──────── Data

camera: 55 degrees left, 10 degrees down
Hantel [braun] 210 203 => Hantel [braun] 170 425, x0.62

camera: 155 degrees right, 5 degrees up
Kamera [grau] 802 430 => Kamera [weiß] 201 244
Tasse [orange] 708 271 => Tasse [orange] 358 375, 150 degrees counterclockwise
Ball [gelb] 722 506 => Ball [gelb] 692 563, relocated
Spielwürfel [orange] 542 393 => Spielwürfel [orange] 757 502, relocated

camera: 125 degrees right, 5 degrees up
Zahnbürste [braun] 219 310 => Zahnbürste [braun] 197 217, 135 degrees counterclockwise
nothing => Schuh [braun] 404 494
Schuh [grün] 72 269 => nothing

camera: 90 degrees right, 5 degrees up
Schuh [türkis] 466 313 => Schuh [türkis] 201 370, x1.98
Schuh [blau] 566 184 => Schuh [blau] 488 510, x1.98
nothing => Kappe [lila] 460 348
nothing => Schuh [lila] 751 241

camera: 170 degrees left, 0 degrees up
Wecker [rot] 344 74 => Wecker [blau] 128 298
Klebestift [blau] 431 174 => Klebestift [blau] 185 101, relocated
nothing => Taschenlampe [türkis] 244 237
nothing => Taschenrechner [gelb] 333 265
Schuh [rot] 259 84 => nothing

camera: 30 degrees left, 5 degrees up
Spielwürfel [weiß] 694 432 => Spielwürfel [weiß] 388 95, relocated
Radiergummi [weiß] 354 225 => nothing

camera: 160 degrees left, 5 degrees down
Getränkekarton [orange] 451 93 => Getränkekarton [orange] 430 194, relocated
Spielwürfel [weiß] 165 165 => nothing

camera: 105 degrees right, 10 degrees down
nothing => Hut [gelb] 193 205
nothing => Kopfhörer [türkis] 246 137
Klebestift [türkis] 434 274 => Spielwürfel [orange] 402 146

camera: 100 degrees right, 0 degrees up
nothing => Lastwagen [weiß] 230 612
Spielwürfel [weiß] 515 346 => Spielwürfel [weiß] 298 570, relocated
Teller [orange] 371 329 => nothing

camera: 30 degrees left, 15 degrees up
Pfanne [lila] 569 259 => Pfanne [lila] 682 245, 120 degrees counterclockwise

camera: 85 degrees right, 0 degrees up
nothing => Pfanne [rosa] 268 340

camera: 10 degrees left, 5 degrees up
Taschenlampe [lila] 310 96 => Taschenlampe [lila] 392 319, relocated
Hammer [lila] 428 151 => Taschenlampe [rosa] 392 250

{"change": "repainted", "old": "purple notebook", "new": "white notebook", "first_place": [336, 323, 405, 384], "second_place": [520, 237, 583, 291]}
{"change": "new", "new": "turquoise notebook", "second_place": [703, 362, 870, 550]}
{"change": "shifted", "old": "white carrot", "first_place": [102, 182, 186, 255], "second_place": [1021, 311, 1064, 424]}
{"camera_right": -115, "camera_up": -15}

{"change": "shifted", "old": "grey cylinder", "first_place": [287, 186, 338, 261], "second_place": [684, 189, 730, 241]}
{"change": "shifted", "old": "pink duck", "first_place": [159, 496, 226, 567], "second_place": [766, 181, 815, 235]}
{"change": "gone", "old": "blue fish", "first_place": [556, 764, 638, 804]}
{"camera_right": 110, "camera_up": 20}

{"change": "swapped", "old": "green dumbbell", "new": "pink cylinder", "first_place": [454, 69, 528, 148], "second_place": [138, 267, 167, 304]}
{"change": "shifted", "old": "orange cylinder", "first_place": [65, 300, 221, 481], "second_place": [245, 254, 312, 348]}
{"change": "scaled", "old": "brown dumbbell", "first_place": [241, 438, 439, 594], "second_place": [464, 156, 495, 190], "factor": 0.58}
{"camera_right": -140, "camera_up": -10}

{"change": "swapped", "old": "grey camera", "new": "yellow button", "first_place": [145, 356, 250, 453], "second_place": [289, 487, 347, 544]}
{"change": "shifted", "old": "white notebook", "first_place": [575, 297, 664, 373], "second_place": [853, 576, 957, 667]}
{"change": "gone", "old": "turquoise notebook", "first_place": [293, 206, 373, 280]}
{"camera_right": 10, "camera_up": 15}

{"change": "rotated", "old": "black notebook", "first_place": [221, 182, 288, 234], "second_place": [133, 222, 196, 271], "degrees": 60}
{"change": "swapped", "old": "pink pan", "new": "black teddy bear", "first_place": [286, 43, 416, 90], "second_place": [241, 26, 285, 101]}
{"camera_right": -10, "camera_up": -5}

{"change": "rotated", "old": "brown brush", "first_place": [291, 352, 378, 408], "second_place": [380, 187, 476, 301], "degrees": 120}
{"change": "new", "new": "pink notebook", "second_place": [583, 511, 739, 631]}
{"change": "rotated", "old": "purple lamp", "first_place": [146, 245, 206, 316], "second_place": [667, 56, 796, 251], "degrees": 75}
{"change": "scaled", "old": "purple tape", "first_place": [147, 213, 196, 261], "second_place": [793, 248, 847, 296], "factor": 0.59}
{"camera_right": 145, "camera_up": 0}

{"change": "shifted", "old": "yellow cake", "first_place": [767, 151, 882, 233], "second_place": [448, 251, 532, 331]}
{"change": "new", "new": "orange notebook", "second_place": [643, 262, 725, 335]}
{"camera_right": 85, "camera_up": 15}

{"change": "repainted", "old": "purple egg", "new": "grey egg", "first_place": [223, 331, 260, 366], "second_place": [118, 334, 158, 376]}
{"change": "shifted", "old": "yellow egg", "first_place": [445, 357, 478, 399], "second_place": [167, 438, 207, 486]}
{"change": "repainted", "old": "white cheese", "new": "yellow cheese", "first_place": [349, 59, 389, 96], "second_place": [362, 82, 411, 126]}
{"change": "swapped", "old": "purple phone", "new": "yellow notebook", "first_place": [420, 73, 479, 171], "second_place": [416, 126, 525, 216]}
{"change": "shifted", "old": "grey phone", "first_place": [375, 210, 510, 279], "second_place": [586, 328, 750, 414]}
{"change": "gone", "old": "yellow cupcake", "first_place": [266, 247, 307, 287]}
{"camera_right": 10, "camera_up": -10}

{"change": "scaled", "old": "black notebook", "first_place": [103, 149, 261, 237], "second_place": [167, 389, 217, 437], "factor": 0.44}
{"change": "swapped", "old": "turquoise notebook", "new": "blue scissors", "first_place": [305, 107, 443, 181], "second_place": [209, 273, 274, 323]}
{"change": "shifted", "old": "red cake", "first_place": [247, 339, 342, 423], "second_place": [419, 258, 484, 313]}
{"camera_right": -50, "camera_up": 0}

────────────────

#### Problem to solve
Among the lines above, find each one containing the string "cylinder" and copy it.

#### Exercise result
{"change": "shifted", "old": "grey cylinder", "first_place": [287, 186, 338, 261], "second_place": [684, 189, 730, 241]}
{"change": "swapped", "old": "green dumbbell", "new": "pink cylinder", "first_place": [454, 69, 528, 148], "second_place": [138, 267, 167, 304]}
{"change": "shifted", "old": "orange cylinder", "first_place": [65, 300, 221, 481], "second_place": [245, 254, 312, 348]}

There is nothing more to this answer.